**REQUIRED ACTION**
Go through the data and copy each line where the word "button" shows up.

Segment Open

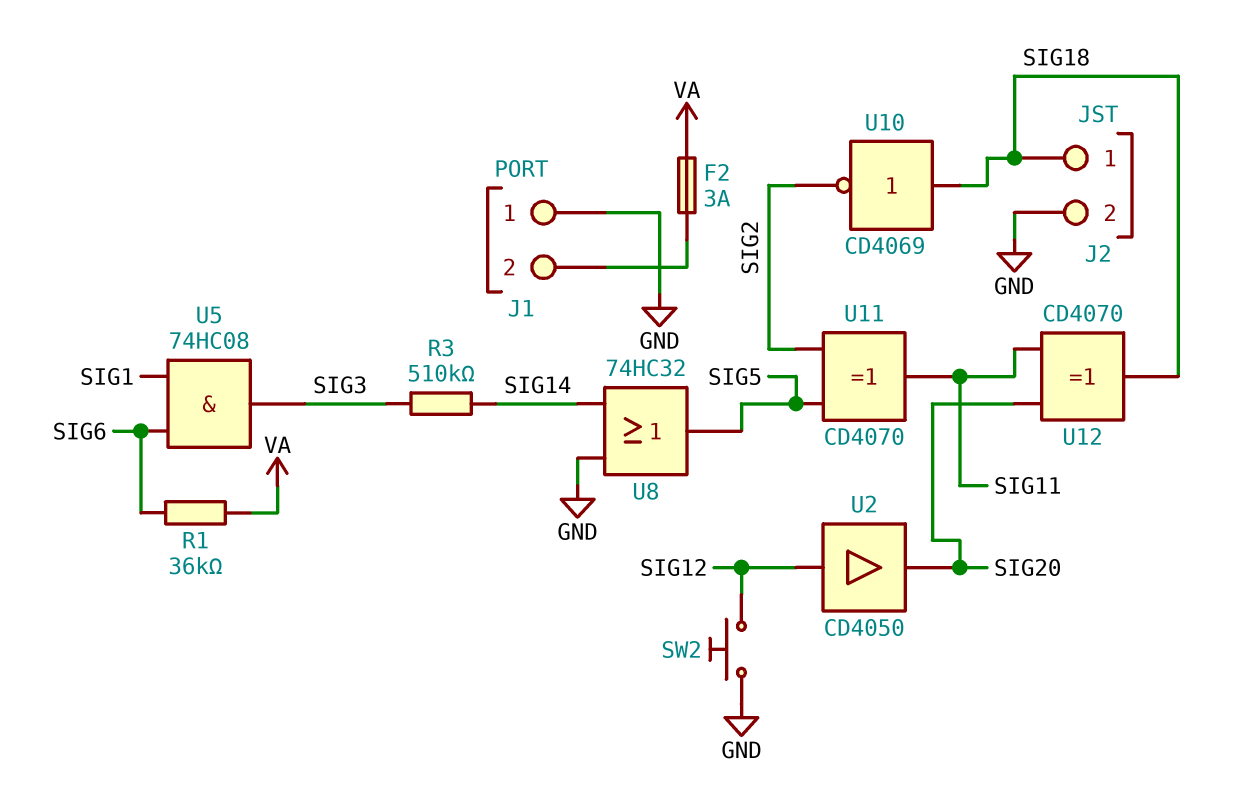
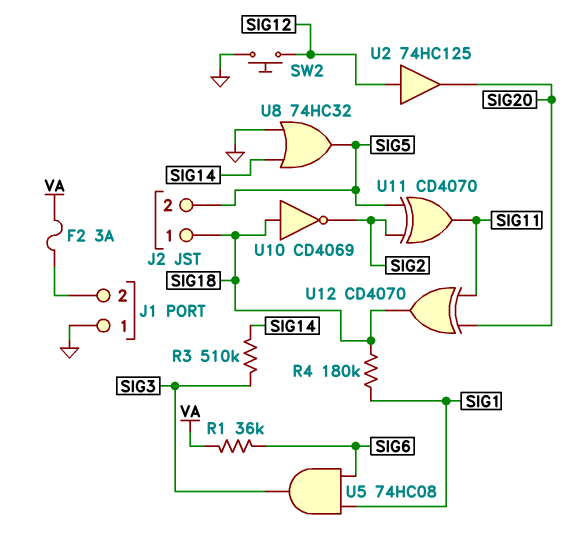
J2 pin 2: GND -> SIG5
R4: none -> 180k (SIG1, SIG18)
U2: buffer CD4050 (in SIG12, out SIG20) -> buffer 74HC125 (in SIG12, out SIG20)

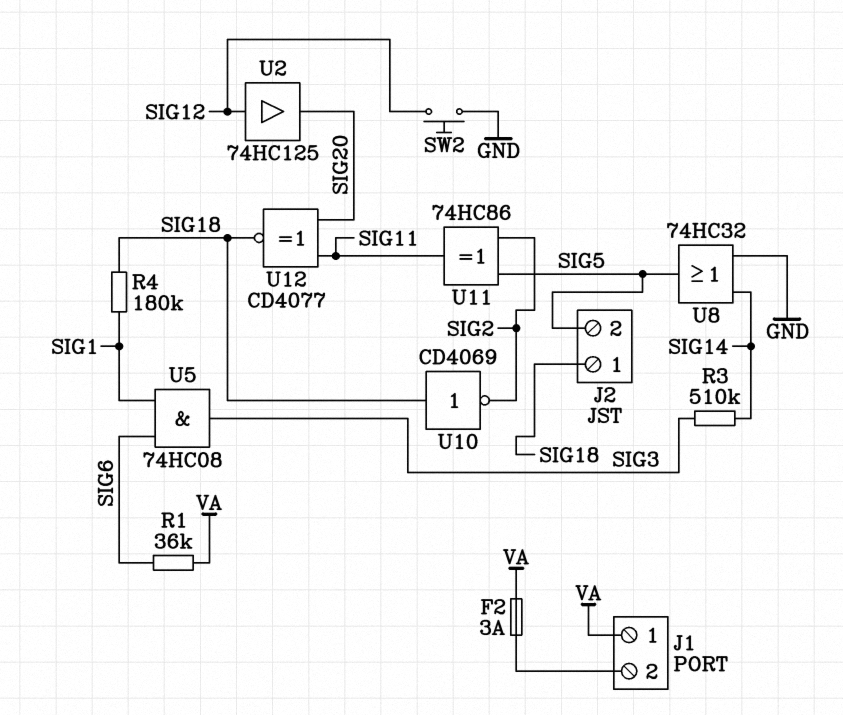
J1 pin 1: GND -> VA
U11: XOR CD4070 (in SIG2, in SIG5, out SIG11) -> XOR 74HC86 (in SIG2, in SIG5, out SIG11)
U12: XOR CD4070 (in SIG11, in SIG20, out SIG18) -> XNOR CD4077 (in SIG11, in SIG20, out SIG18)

Segment Closed
Segment Open

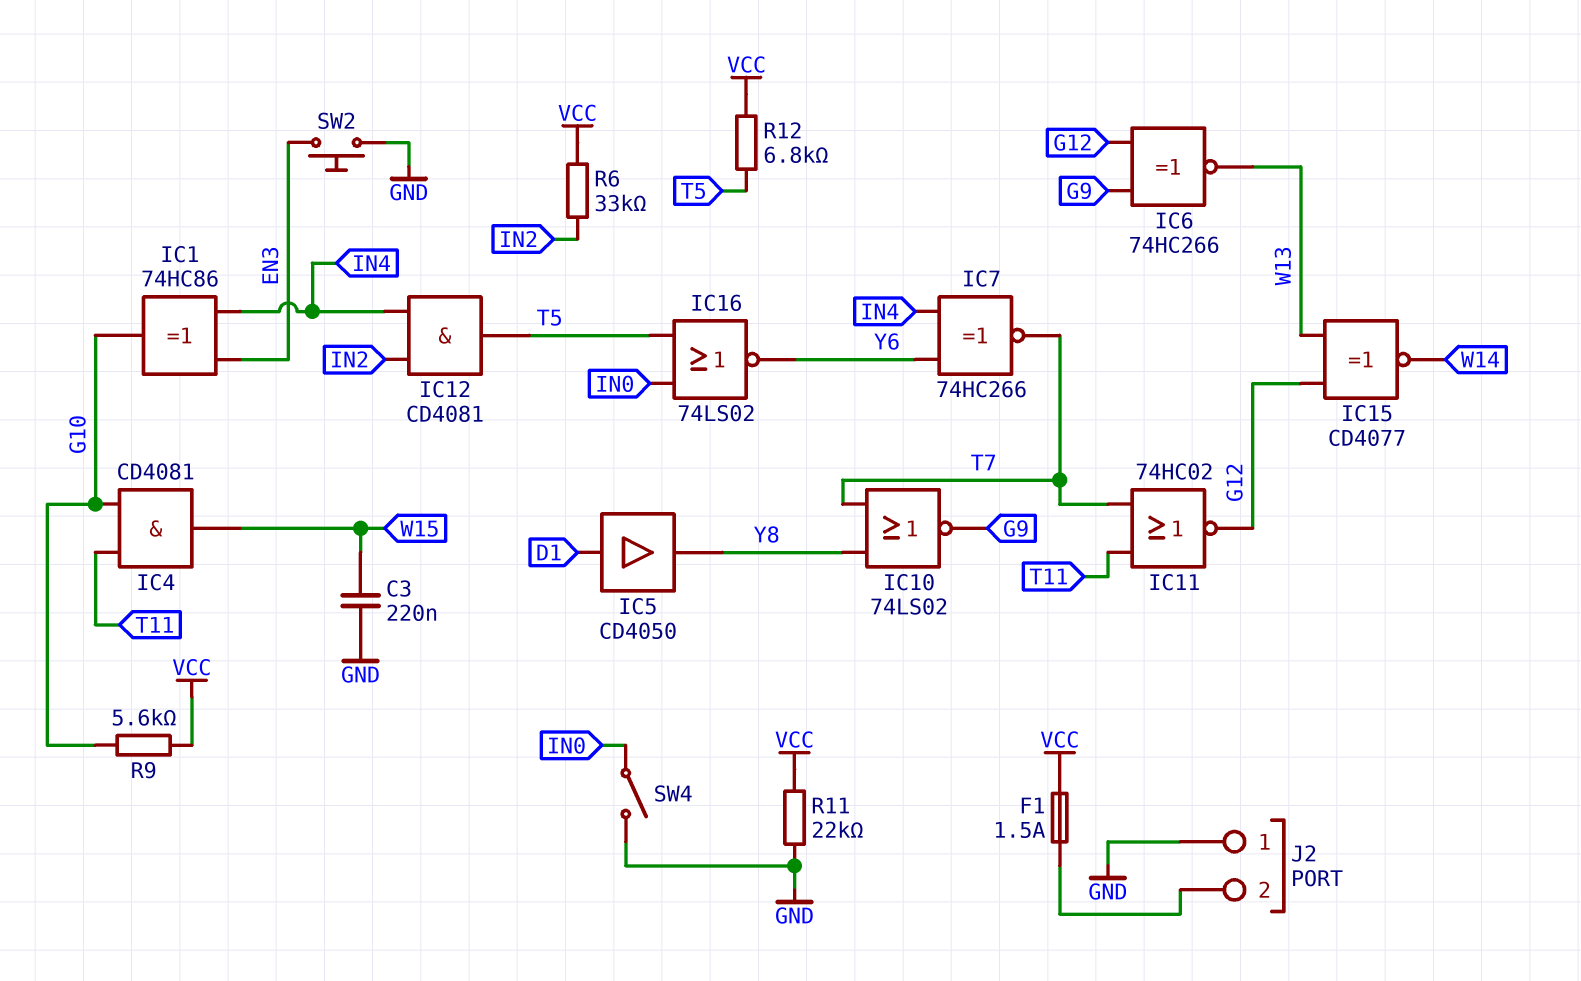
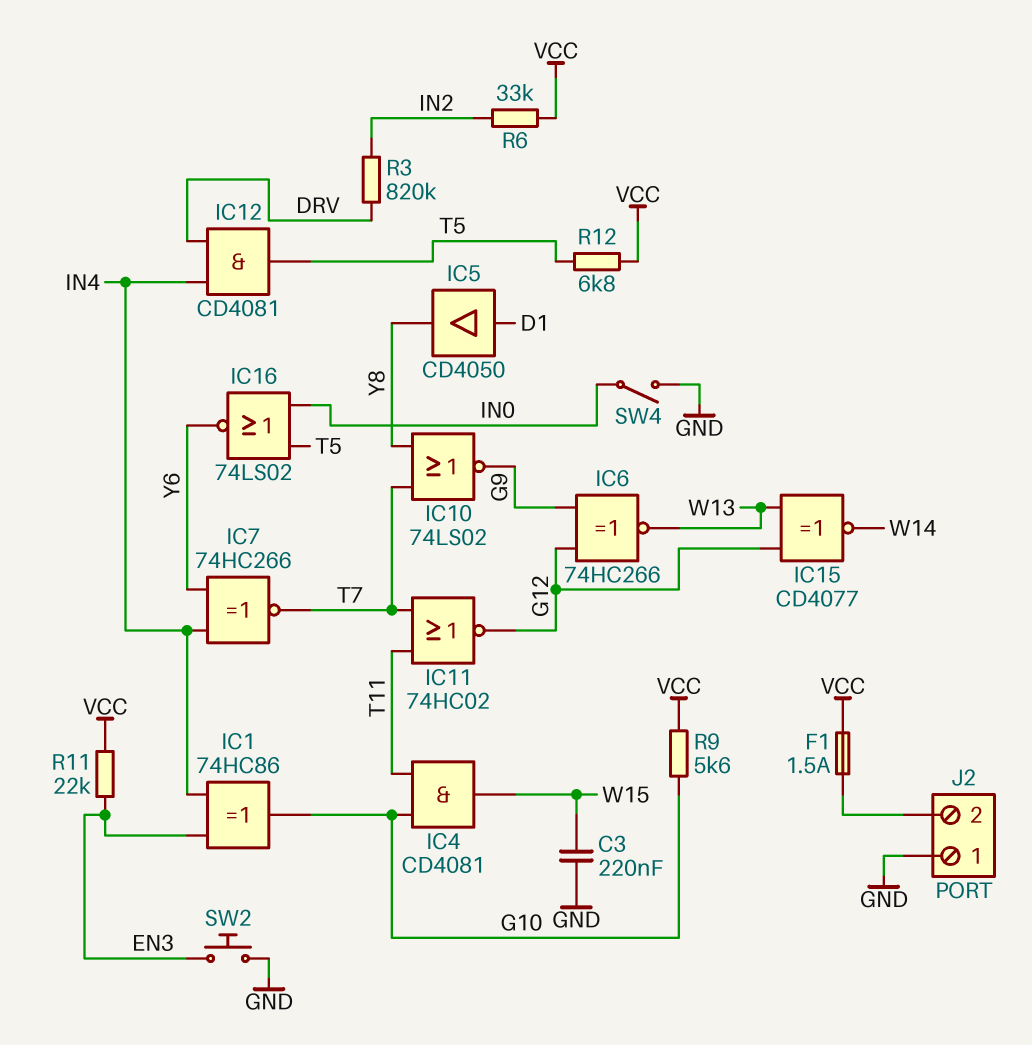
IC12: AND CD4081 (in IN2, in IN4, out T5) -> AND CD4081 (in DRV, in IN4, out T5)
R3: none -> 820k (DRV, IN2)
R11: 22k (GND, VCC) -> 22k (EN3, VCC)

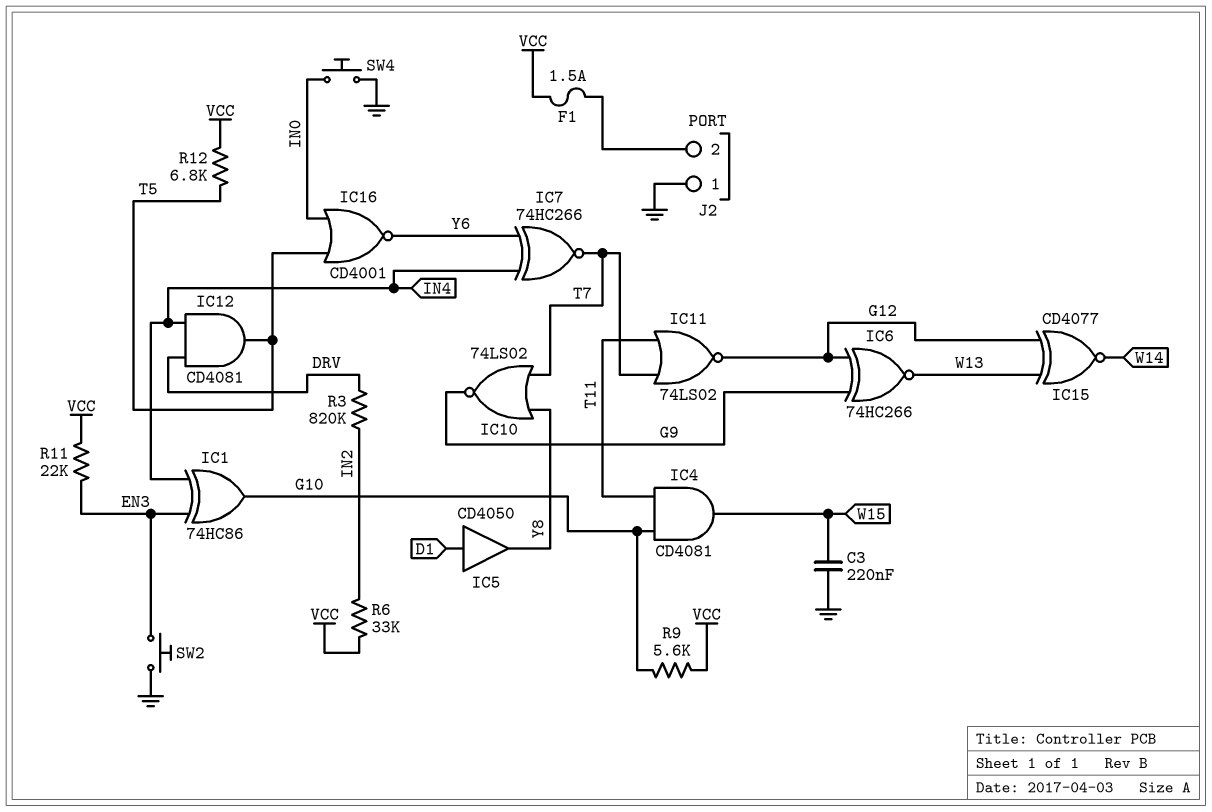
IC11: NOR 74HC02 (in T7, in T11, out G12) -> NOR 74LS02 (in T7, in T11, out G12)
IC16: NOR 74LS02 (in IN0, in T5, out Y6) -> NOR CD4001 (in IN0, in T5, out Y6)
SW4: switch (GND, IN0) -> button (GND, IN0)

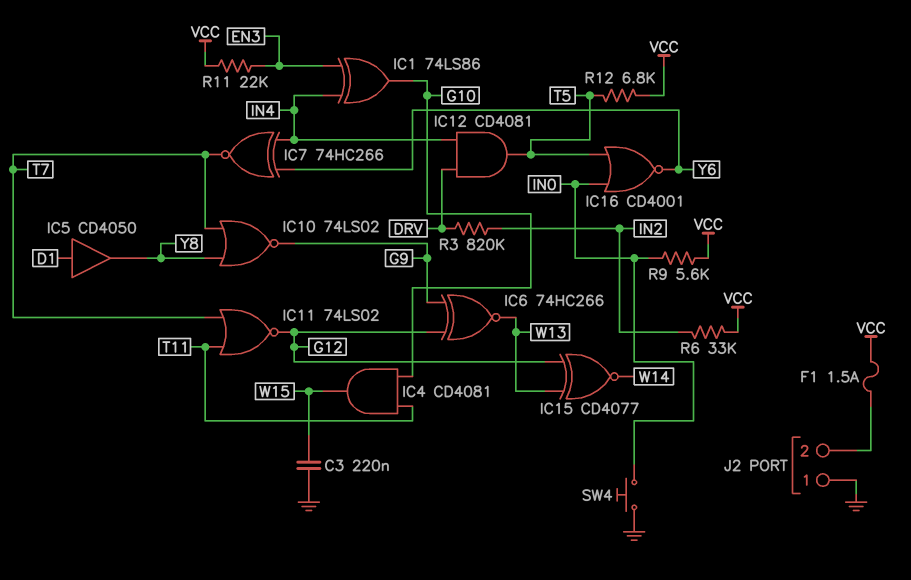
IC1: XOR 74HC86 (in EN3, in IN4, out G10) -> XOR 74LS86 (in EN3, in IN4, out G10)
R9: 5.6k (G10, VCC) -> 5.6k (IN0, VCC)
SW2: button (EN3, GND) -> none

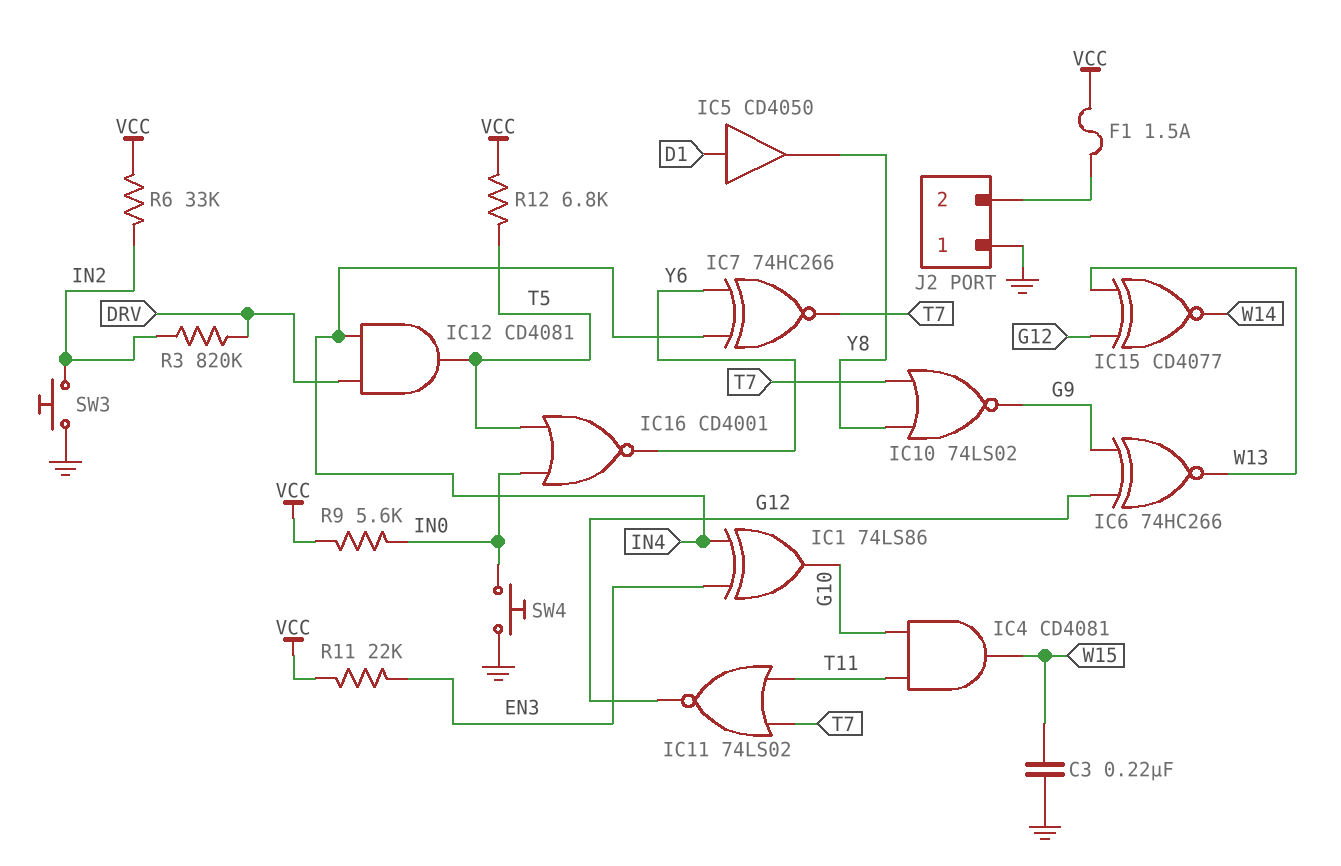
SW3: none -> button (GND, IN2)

Segment Closed

**ANSWER SECTION**
SW4: switch (GND, IN0) -> button (GND, IN0)
SW2: button (EN3, GND) -> none
SW3: none -> button (GND, IN2)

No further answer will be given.